Listed entries ->
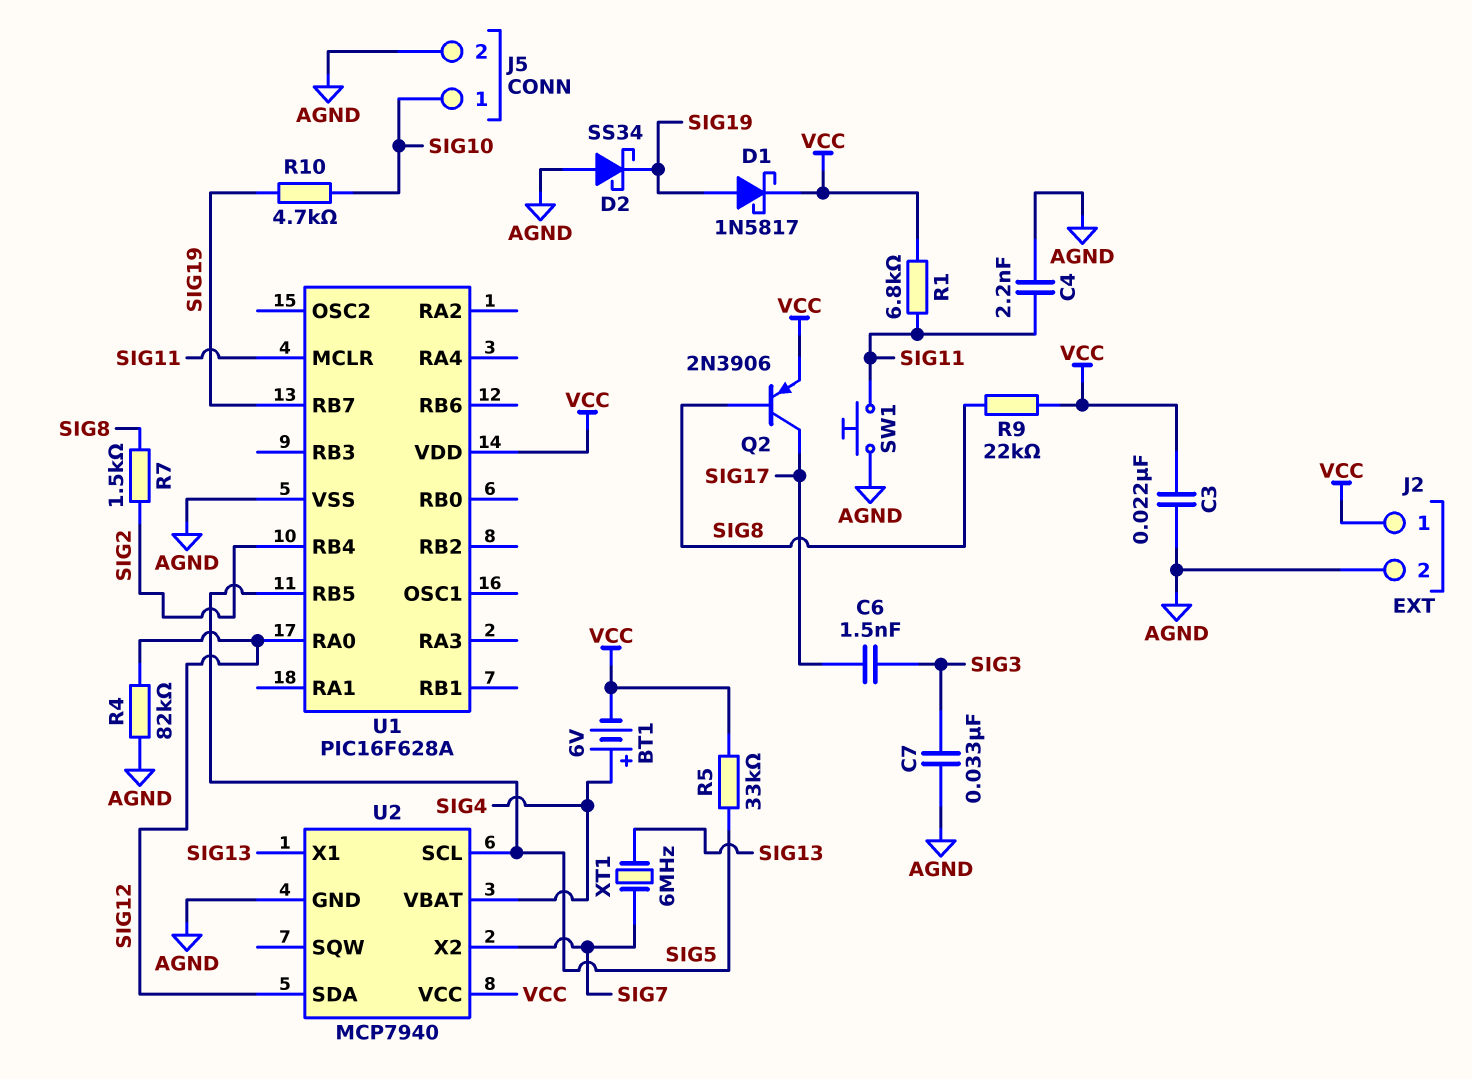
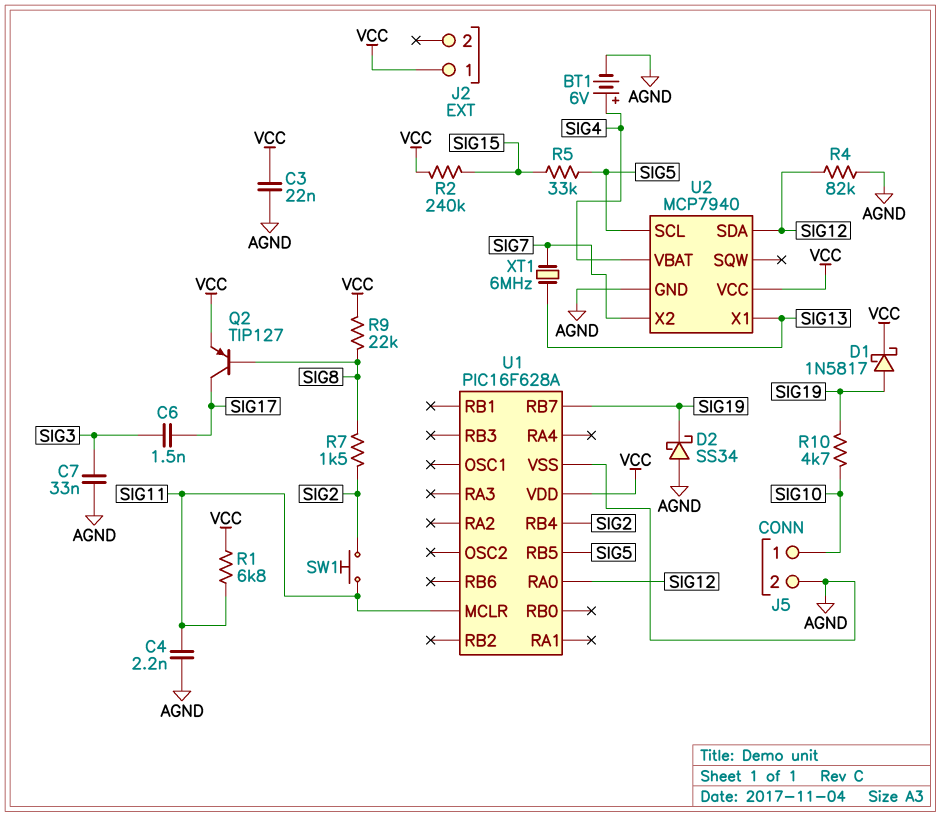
BT1: 6V (plus SIG4, minus VCC) -> 6V (plus SIG4, minus AGND)
J2 pin 2: AGND -> none
Q2: PNP 2N3906 (B SIG8, C SIG17, E VCC) -> PNP TIP127 (B SIG8, C SIG17, E VCC)
R2: none -> 240k (SIG15, VCC)
R5: 33k (SIG5, VCC) -> 33k (SIG5, SIG15)
SW1: button (AGND, SIG11) -> button (SIG2, SIG11)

Task to complete -> Copy each line of the listing that carries the word "none".

Exercise result ->
J2 pin 2: AGND -> none
R2: none -> 240k (SIG15, VCC)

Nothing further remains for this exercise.